Here the job is to print all of the entries below verbatim and leave out any picture.

SUPPLIED RECORDS:
○ ○ ○

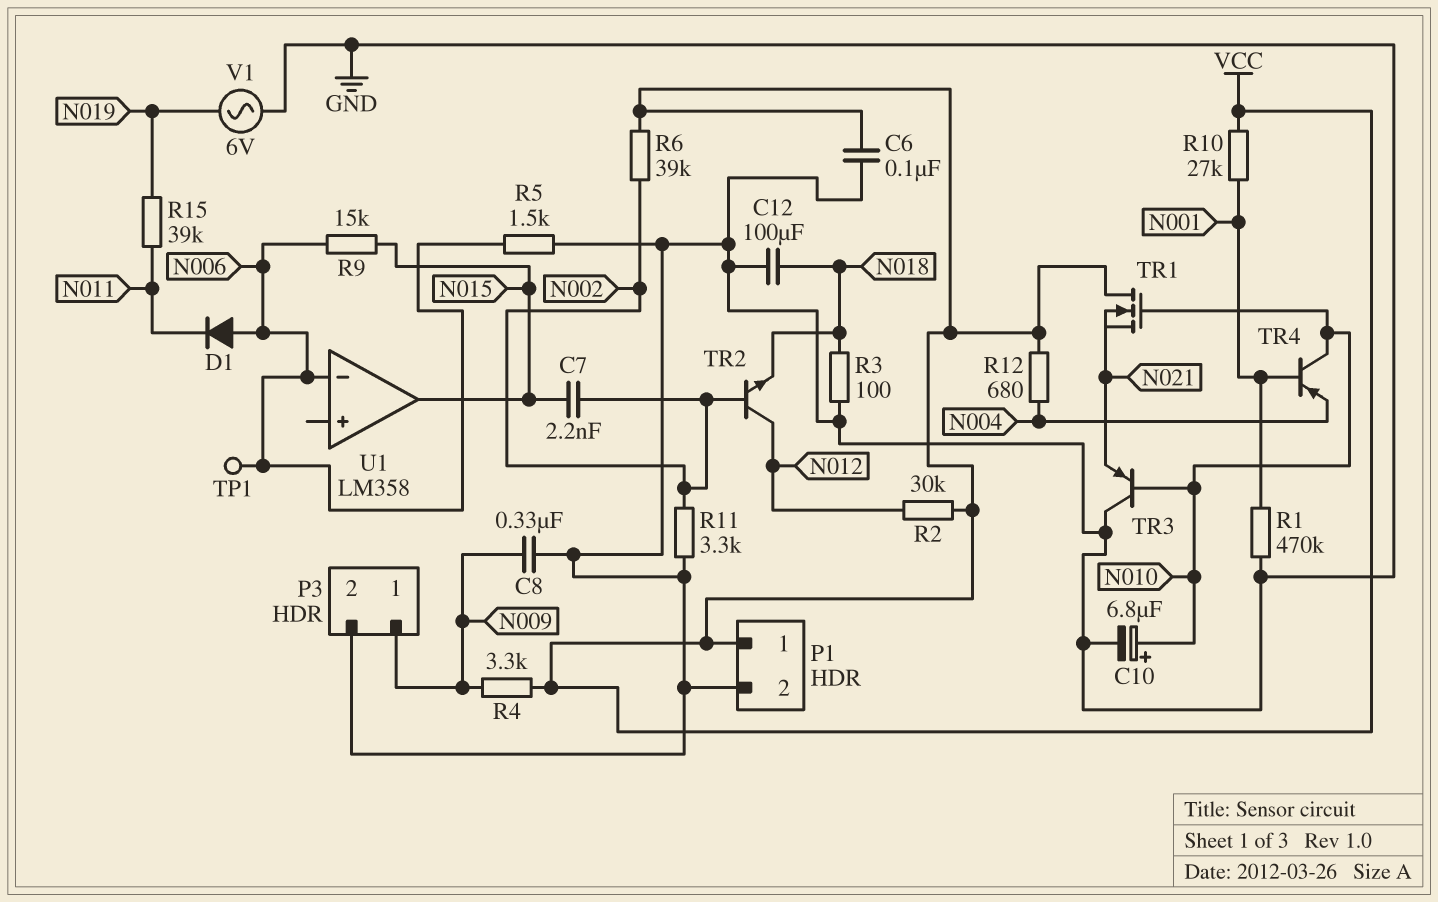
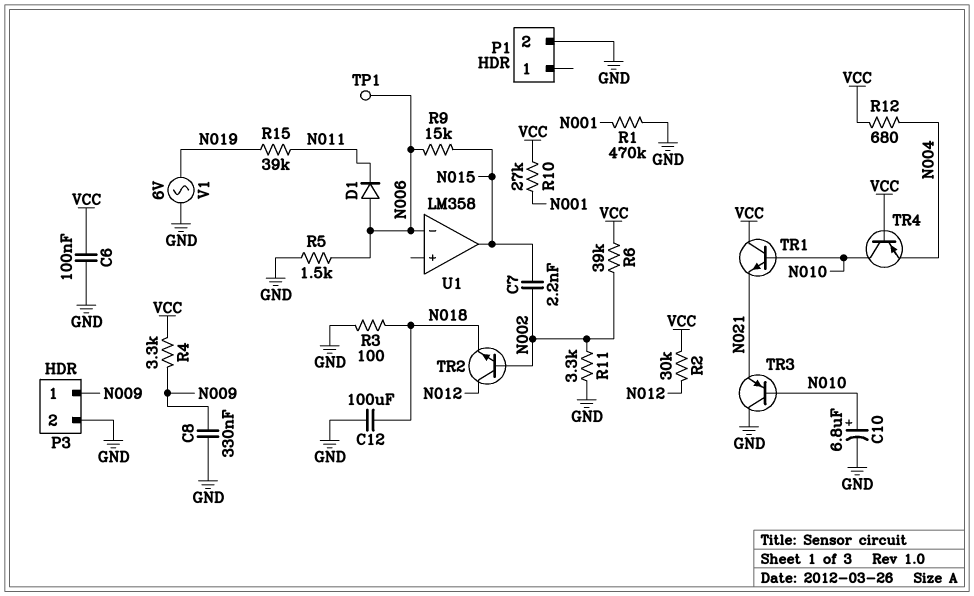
P1 pin 1: VCC -> none
TR1: NMOS (G N010, D VCC, S N021) -> NPN (B N010, C VCC, E N021)
TR4: PNP (B N001, C N010, E N004) -> PNP (B VCC, C N010, E N004)

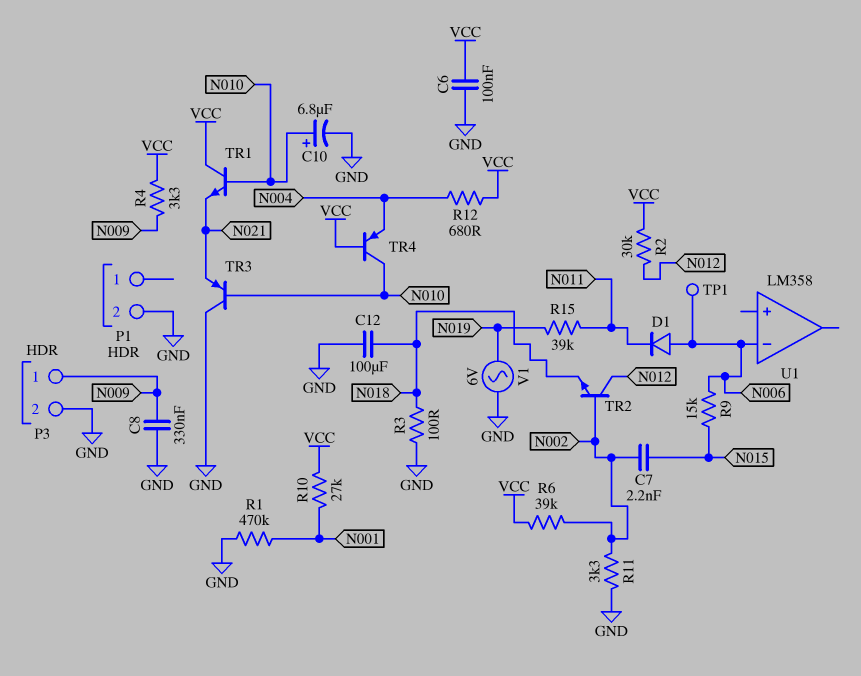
R5: 1.5k (GND, N006) -> none
U1 pin out: N015 -> none

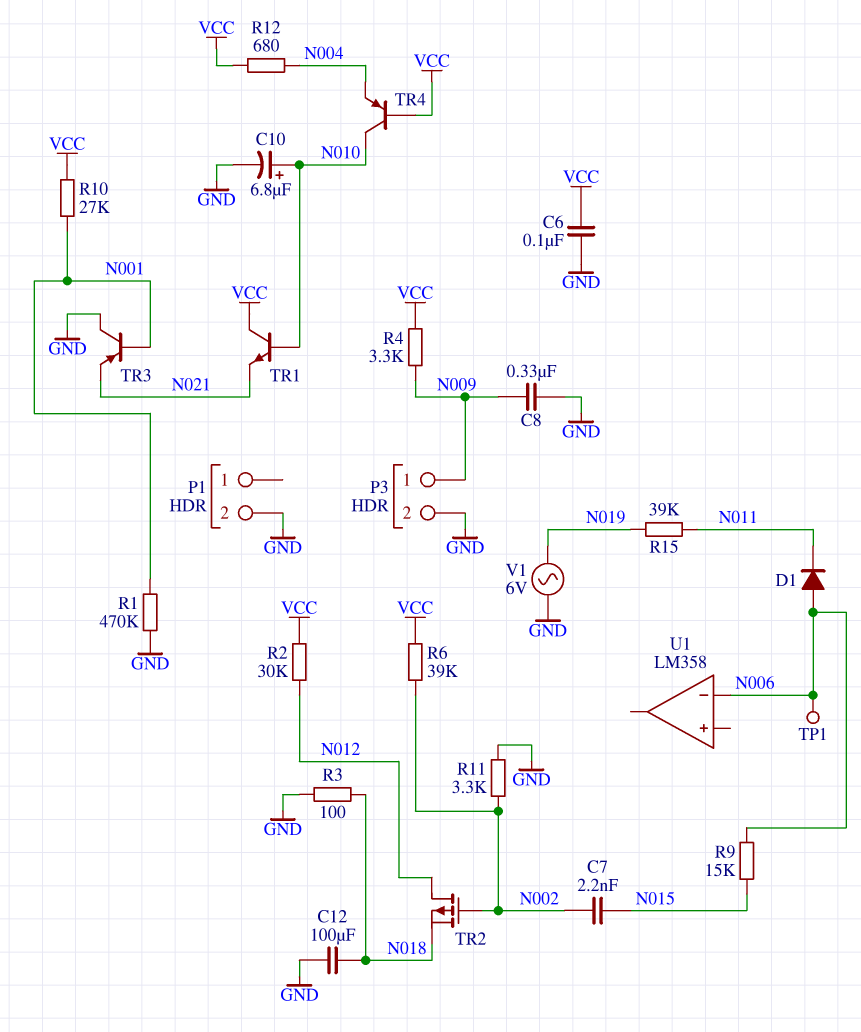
TR2: NPN (B N002, C N012, E N018) -> PMOS (G N002, D N012, S N018)
TR3: PNP (B N010, C GND, E N021) -> PNP (B N001, C GND, E N021)

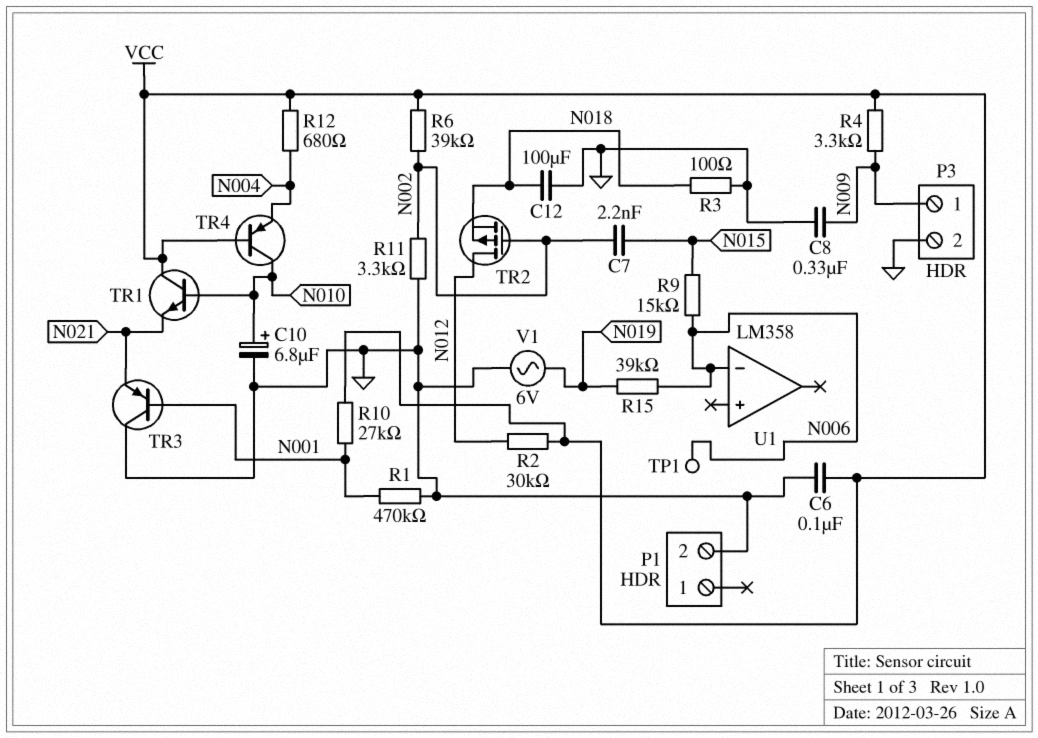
D1: diode (A N006, K N011) -> none
R15: 39k (N011, N019) -> 39k (N006, N019)

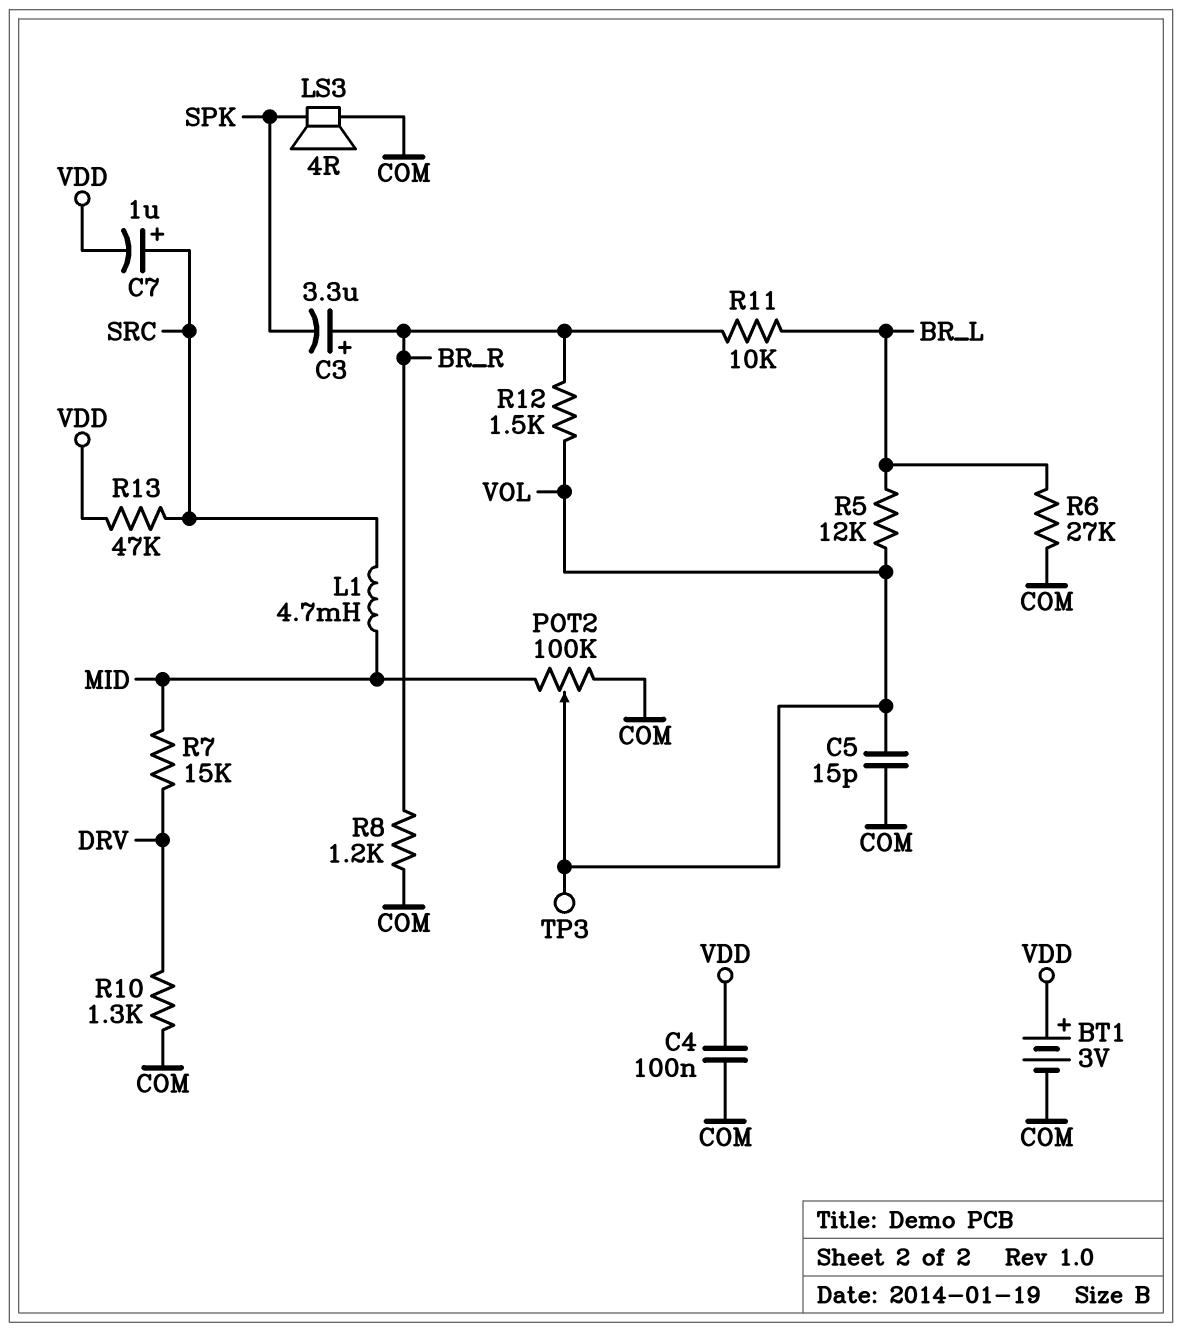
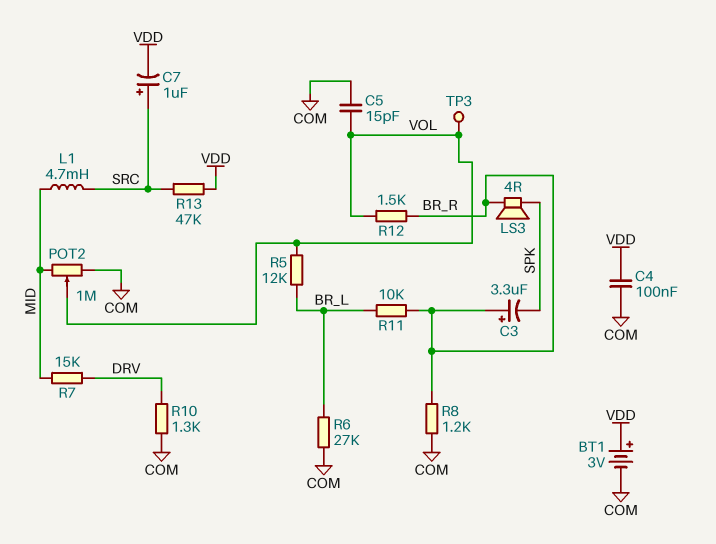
LS3: speaker 4R (COM, SPK) -> speaker 4R (BR_R, SPK)
POT2: 100k (COM, MID, wiper VOL) -> 1M (COM, MID, wiper VOL)

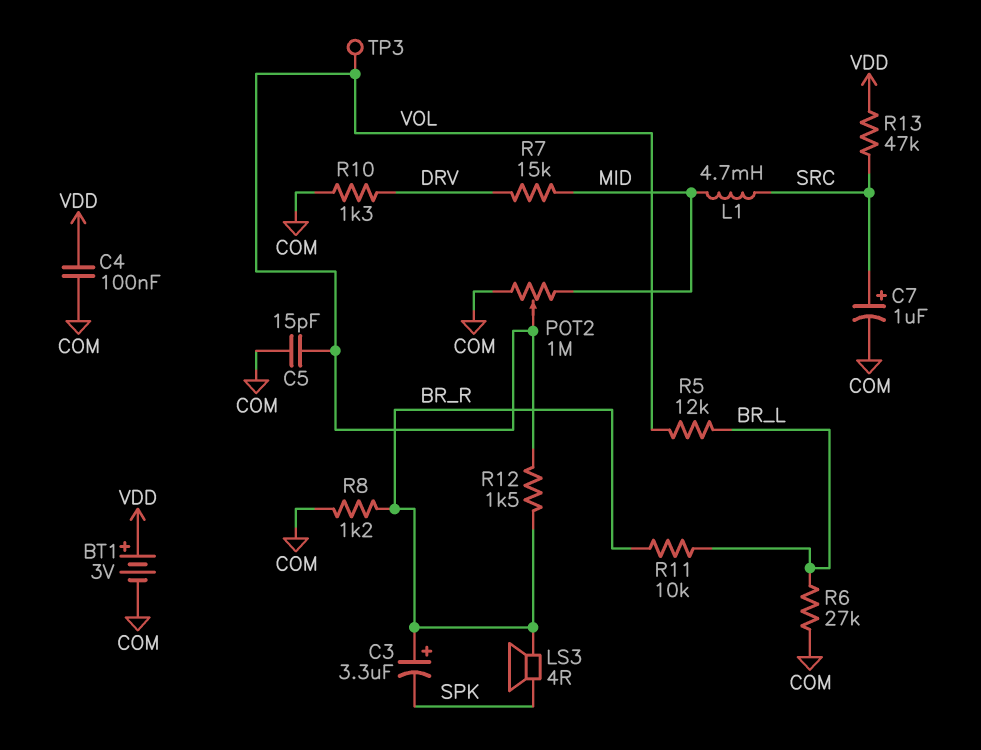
C7: 1uF (plus SRC, minus VDD) -> 1uF (plus SRC, minus COM)

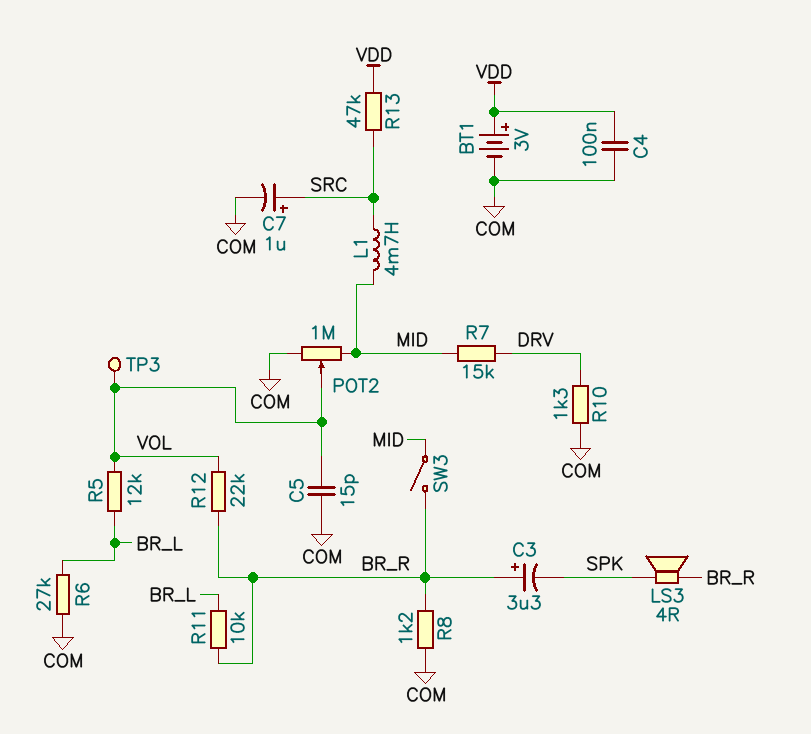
R12: 1.5k (BR_R, VOL) -> 22k (BR_R, VOL)
SW3: none -> switch (BR_R, MID)

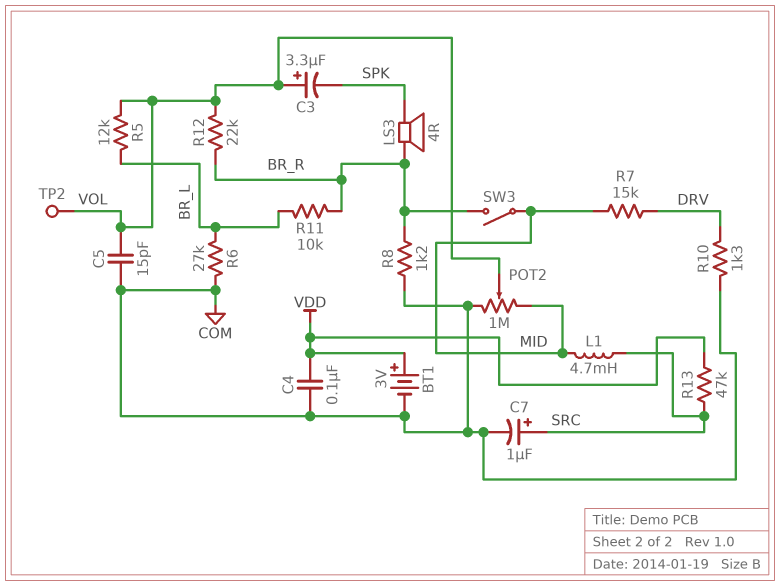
C3: 3.3uF (plus BR_R, minus SPK) -> 3.3uF (plus VOL, minus SPK)
TP2: none -> test point (VOL)
TP3: test point (VOL) -> none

○ ○ ○

FINISHED TASK:
P1 pin 1: VCC -> none
TR1: NMOS (G N010, D VCC, S N021) -> NPN (B N010, C VCC, E N021)
TR4: PNP (B N001, C N010, E N004) -> PNP (B VCC, C N010, E N004)

R5: 1.5k (GND, N006) -> none
U1 pin out: N015 -> none

TR2: NPN (B N002, C N012, E N018) -> PMOS (G N002, D N012, S N018)
TR3: PNP (B N010, C GND, E N021) -> PNP (B N001, C GND, E N021)

D1: diode (A N006, K N011) -> none
R15: 39k (N011, N019) -> 39k (N006, N019)

LS3: speaker 4R (COM, SPK) -> speaker 4R (BR_R, SPK)
POT2: 100k (COM, MID, wiper VOL) -> 1M (COM, MID, wiper VOL)

C7: 1uF (plus SRC, minus VDD) -> 1uF (plus SRC, minus COM)

R12: 1.5k (BR_R, VOL) -> 22k (BR_R, VOL)
SW3: none -> switch (BR_R, MID)

C3: 3.3uF (plus BR_R, minus SPK) -> 3.3uF (plus VOL, minus SPK)
TP2: none -> test point (VOL)
TP3: test point (VOL) -> none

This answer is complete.